— TASK TO COMPLETE —
Output, word for word, the lines of this listing that fall between the line with "Where the red" and the line with "The second view gained the red calculator at [351,434].", counting both of those lines, and no others.

BEGIN

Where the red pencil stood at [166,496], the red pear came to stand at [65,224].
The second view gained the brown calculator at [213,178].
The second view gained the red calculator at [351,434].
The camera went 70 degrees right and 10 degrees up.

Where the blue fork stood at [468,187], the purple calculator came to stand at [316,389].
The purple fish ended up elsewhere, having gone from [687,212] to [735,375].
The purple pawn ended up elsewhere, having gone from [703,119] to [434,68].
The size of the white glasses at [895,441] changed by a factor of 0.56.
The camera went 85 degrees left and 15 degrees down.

END
BEGIN

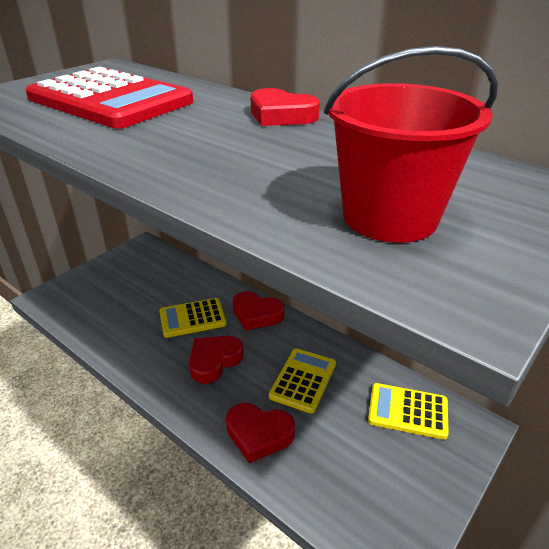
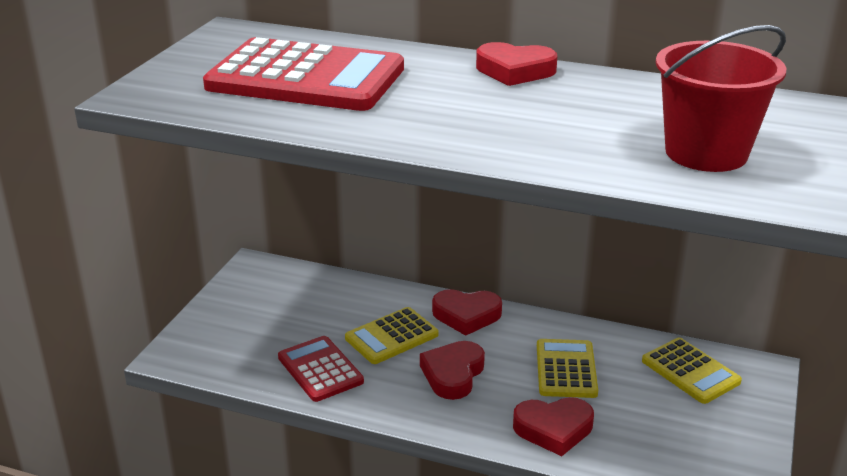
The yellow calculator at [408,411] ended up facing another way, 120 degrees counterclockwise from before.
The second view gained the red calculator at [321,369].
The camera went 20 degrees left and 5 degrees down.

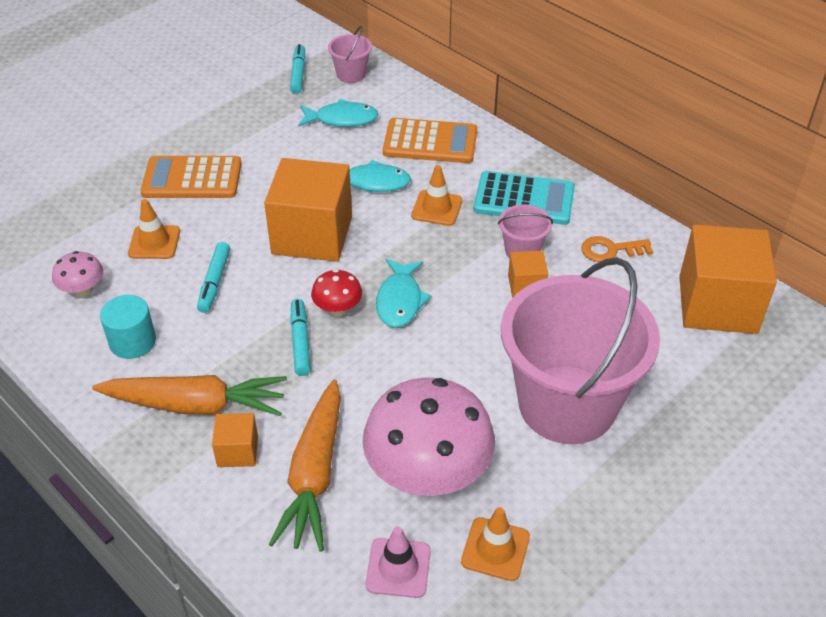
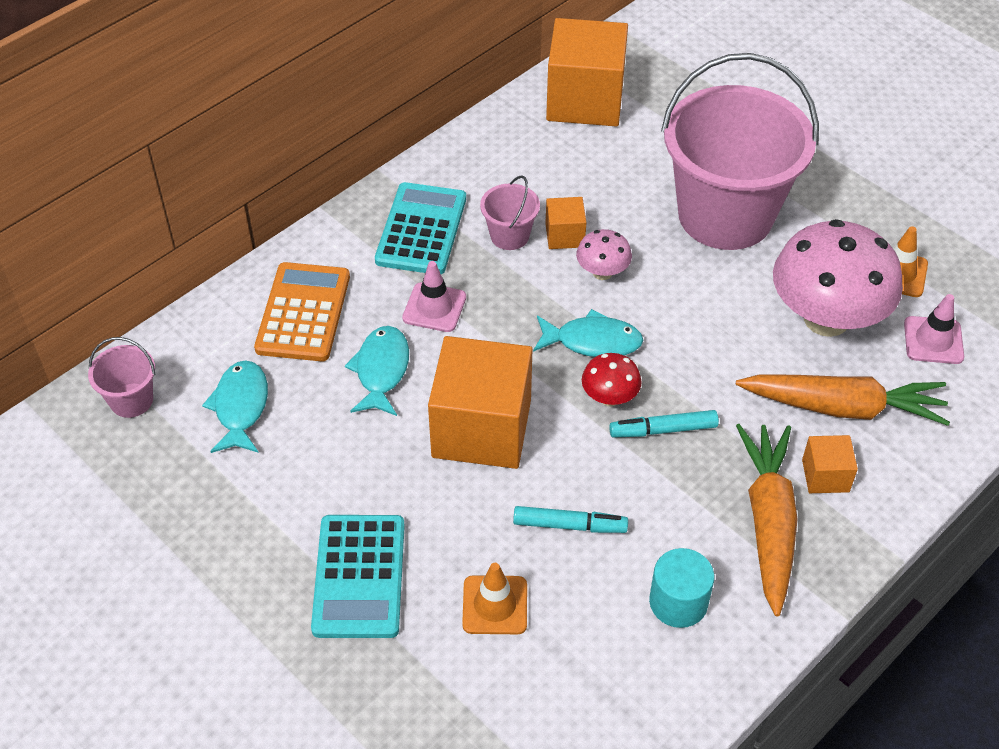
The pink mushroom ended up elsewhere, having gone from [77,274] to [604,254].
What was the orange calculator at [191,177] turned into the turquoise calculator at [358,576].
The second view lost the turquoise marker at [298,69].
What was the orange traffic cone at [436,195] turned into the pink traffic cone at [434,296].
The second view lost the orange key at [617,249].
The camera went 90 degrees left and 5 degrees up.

END

— ANSWER TO THIS EXERCISE —
Where the red pencil stood at [166,496], the red pear came to stand at [65,224].
The second view gained the brown calculator at [213,178].
The second view gained the red calculator at [351,434].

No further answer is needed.